_WRITTEN TASK_
Could you give back only the rows between the line holding "Manager (1274, 45)" and the line holding "Tonbridge (903, 134)", inclusive, with "Player-coach" swapped for "Player-manager" and everything else unchanged?

··· MATERIAL

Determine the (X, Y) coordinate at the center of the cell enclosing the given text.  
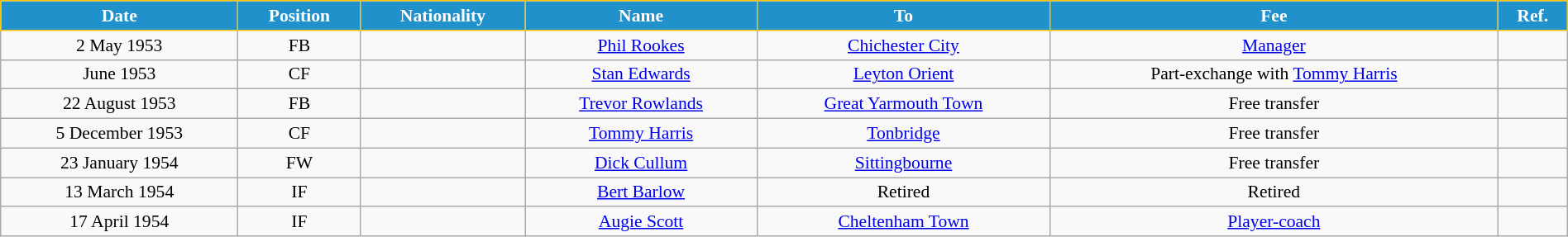
Manager (1274, 45)
22 August 1953 (119, 104)
Chichester City (903, 45)
5 December 1953 (119, 134)
Player-coach (1274, 222)
To (903, 16)
Position (299, 16)
Dick Cullum (641, 163)
Trevor Rowlands (641, 104)
23 January 1954 (119, 163)
June 1953 (119, 74)
FW (299, 163)
Phil Rookes (641, 45)
Ref. (1532, 16)
17 April 1954 (119, 222)
13 March 1954 (119, 193)
Tommy Harris (641, 134)
Stan Edwards (641, 74)
Cheltenham Town (903, 222)
Tonbridge (903, 134)
Part-exchange with Tommy Harris (1274, 74)
Bert Barlow (641, 193)
Great Yarmouth Town (903, 104)
2 May 1953 (119, 45)
Fee (1274, 16)
Sittingbourne (903, 163)
Date (119, 16)
Augie Scott (641, 222)
Leyton Orient (903, 74)
Name (641, 16)
Nationality (443, 16)
Provide the (x, y) coordinate of the cell's center where the given text is located.  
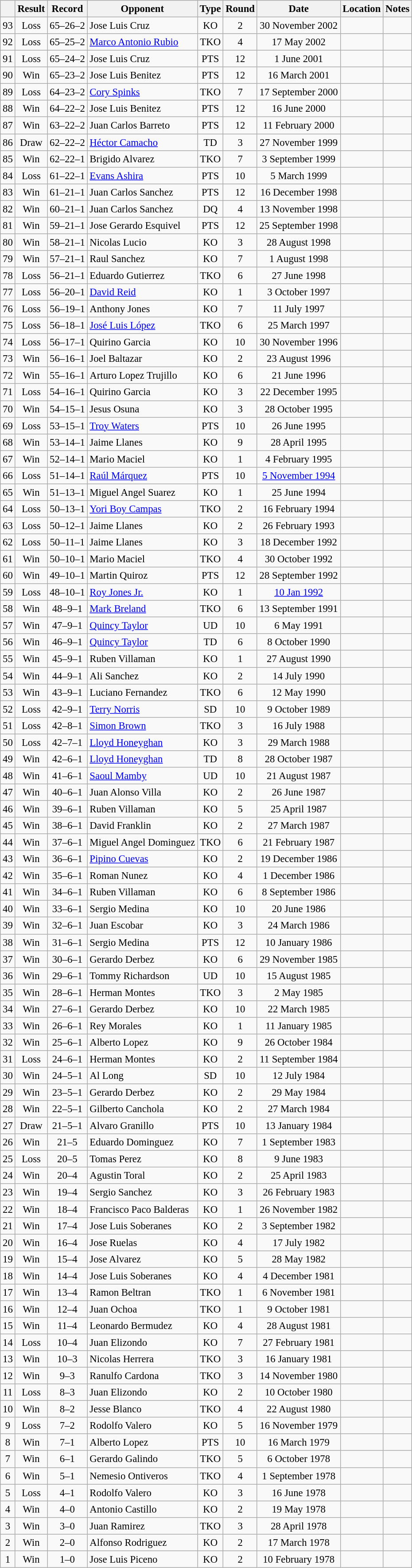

······

_TASK OUTPUT_
Manager (1274, 45)
22 August 1953 (119, 104)
Chichester City (903, 45)
5 December 1953 (119, 134)
Player-manager (1274, 222)
To (903, 16)
Position (299, 16)
Dick Cullum (641, 163)
Trevor Rowlands (641, 104)
23 January 1954 (119, 163)
June 1953 (119, 74)
FW (299, 163)
Phil Rookes (641, 45)
Ref. (1532, 16)
17 April 1954 (119, 222)
13 March 1954 (119, 193)
Tommy Harris (641, 134)
Stan Edwards (641, 74)
Cheltenham Town (903, 222)
Tonbridge (903, 134)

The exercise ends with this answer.